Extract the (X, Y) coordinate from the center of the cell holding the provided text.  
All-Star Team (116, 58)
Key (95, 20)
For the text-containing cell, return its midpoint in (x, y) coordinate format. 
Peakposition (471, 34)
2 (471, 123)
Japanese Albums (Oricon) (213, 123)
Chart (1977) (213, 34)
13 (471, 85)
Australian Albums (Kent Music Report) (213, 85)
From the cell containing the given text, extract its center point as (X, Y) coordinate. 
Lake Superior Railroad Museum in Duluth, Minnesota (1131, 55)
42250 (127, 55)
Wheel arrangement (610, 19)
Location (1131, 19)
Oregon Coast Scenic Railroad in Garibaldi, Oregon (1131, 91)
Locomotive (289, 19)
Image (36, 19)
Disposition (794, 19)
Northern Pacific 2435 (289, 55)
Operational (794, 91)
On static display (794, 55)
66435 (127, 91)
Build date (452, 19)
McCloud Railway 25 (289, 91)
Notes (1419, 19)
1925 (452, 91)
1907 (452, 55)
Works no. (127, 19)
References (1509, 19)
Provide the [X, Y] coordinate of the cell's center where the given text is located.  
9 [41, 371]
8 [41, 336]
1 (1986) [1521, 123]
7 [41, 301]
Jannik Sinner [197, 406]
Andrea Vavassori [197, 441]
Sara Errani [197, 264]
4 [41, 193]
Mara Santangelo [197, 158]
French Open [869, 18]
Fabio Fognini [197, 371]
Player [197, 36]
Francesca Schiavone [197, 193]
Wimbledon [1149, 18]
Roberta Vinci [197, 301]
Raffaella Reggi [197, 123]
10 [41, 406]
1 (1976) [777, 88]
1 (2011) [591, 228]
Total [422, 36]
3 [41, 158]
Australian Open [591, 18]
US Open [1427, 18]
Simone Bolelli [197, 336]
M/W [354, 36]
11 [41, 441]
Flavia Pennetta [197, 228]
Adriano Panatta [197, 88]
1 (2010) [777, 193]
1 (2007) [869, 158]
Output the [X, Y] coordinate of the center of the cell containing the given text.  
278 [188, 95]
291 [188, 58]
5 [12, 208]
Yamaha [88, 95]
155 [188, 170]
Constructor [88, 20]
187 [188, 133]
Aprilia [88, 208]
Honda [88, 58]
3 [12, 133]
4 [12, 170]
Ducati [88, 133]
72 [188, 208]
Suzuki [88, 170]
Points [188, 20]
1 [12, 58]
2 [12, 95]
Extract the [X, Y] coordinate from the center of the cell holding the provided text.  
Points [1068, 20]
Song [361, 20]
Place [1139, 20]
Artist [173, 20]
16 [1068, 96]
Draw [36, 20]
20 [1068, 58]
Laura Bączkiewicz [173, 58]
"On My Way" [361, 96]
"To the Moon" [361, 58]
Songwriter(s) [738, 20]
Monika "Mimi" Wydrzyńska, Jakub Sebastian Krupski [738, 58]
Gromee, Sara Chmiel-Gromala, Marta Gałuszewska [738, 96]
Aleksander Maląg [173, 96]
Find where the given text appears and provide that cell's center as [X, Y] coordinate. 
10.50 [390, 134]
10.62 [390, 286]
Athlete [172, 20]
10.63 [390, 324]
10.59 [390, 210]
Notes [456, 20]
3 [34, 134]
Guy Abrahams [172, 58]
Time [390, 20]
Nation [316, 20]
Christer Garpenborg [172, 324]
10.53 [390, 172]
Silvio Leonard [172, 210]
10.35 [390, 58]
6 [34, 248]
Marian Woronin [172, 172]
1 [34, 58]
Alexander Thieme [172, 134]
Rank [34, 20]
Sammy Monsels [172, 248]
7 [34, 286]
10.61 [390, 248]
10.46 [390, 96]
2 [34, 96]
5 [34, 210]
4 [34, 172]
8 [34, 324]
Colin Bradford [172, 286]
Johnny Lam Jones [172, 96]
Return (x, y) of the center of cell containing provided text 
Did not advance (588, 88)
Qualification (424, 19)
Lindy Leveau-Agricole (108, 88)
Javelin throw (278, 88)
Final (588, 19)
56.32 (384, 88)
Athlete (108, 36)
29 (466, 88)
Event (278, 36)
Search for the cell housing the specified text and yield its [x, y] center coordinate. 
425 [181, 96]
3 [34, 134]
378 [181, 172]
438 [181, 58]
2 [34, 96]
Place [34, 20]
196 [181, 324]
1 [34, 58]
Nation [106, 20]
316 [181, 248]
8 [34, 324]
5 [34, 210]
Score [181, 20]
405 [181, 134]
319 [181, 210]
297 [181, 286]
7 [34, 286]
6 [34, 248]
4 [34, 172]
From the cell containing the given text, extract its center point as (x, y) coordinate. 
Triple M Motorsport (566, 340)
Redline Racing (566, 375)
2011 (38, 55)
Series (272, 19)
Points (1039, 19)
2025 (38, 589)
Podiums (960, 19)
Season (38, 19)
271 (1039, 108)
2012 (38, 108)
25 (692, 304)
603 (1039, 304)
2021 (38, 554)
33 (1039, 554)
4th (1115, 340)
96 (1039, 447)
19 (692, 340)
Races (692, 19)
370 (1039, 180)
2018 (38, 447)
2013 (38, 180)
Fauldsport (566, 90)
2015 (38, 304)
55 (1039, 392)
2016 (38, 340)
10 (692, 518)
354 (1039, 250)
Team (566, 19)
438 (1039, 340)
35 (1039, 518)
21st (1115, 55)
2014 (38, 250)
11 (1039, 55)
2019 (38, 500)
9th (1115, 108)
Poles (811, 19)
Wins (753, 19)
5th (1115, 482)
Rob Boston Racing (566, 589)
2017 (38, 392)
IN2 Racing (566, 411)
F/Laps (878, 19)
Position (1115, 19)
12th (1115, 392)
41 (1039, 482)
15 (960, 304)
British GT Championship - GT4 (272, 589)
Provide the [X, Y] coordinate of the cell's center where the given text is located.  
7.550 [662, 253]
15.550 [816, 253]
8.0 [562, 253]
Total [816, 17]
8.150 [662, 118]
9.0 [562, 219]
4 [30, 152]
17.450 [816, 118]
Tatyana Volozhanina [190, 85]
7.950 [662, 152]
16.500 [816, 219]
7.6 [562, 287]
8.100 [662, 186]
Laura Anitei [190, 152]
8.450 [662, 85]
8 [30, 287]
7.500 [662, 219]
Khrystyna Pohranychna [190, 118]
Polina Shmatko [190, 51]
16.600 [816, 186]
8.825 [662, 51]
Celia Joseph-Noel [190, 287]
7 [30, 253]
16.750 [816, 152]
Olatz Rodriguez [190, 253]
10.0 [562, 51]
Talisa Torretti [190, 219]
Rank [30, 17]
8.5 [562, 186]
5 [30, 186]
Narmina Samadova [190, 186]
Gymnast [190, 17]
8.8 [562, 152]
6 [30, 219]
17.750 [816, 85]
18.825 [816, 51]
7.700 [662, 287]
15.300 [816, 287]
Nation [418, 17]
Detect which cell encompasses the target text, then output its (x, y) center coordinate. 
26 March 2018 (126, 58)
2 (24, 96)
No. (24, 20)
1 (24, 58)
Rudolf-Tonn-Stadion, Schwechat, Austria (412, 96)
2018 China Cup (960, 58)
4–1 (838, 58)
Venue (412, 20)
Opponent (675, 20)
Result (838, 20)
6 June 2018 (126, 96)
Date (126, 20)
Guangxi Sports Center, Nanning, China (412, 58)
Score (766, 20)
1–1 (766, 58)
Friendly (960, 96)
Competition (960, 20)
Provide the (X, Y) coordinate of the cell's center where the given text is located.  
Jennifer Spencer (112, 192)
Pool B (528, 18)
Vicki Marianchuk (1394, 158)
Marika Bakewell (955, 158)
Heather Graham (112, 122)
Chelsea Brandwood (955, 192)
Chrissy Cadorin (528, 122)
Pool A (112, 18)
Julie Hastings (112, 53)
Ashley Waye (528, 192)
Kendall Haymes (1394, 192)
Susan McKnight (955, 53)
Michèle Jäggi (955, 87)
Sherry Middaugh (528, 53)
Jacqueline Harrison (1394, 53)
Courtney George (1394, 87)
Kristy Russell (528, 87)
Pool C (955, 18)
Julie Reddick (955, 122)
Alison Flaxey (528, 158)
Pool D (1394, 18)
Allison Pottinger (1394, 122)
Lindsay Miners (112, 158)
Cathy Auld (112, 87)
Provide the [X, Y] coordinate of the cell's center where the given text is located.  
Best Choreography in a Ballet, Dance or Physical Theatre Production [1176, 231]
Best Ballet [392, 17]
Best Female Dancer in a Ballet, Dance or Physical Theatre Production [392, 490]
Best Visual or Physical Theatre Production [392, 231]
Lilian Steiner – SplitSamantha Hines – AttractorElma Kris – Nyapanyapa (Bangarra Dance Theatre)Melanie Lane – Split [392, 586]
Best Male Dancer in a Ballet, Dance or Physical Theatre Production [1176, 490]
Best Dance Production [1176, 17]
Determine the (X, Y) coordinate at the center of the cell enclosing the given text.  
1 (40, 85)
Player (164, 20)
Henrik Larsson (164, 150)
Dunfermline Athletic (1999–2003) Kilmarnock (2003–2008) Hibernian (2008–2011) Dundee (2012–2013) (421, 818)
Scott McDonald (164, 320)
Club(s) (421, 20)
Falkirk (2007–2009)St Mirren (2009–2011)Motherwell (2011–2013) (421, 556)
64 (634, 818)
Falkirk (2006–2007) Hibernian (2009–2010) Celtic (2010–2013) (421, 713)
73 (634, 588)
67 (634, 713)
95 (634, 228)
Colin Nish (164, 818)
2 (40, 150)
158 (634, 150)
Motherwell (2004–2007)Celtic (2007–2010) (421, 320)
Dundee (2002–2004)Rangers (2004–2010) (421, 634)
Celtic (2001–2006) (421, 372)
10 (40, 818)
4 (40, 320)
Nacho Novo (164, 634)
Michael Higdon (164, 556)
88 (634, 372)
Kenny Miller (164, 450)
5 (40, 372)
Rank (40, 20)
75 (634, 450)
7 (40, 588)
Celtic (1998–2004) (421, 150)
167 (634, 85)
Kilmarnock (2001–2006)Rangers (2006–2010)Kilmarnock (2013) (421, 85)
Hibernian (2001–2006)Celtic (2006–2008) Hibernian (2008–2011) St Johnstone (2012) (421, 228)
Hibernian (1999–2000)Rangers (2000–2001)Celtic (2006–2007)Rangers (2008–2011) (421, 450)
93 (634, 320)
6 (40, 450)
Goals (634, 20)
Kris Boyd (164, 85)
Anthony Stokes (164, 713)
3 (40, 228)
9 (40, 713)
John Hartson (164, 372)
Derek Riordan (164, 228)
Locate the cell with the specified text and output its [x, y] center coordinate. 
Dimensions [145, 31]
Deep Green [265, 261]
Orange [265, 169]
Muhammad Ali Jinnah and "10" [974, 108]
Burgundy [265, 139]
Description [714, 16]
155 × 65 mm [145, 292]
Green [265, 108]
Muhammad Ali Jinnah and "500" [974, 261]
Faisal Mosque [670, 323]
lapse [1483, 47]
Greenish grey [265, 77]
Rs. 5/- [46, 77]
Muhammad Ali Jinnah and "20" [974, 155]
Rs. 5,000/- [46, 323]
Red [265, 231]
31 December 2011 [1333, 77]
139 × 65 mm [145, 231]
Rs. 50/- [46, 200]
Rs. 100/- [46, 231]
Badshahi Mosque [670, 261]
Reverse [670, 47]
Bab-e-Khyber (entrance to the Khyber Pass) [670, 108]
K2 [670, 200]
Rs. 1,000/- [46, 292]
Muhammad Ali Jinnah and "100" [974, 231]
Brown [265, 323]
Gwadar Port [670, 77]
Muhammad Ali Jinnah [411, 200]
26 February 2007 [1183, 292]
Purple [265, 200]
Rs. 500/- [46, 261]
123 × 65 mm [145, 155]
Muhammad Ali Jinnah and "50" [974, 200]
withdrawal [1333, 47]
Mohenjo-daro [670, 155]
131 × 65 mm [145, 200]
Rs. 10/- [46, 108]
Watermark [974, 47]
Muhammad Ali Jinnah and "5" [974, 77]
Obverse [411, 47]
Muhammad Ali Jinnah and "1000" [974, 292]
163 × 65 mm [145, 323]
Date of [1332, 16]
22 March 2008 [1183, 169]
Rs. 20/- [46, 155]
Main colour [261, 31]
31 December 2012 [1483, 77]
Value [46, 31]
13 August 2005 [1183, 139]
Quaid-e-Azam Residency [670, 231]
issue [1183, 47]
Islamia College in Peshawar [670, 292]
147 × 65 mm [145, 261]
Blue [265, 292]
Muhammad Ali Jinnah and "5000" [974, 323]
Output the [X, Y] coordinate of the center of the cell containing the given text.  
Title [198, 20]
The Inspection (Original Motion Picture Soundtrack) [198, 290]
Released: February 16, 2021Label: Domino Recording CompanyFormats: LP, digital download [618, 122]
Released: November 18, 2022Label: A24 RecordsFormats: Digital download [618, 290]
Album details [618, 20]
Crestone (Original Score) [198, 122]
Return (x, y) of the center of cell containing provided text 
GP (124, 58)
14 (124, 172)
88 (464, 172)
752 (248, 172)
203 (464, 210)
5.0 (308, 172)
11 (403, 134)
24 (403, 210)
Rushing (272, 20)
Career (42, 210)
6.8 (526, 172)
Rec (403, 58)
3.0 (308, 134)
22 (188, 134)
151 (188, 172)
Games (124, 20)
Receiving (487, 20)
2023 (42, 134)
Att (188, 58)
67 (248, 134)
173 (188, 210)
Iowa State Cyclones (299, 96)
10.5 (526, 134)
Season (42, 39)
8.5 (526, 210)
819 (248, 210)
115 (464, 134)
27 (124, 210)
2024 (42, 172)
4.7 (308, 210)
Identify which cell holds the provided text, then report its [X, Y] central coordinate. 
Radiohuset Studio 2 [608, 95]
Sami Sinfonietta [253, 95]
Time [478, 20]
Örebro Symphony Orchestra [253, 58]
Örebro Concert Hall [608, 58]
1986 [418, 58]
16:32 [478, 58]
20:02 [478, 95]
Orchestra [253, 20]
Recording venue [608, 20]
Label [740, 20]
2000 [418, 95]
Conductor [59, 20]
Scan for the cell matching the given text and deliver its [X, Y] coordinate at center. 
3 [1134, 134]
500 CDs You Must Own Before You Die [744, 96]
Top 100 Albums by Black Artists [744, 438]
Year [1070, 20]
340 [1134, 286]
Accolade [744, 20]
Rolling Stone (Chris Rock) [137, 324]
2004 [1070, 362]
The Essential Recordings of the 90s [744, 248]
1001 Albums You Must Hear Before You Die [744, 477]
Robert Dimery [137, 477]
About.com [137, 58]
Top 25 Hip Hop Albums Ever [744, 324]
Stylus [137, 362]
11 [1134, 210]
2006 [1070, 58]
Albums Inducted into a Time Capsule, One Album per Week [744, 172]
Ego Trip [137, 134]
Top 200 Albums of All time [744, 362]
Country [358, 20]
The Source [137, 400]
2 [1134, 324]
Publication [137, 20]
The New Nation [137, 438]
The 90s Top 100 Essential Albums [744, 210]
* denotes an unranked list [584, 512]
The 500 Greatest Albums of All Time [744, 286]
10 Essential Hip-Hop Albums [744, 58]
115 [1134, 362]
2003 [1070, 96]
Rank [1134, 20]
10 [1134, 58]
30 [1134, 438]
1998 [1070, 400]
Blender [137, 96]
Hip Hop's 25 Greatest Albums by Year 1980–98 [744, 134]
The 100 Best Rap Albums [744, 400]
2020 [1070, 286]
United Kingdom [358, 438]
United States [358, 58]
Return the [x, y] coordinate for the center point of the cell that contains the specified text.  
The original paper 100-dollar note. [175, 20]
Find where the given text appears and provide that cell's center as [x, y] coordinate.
= = = = = = =
#### Requirement:
Count the lines in the entries above that contain the string "Celtic", treating uppercase and lowercase letters as distinct. State only the resulting number.

#### Correct response:
6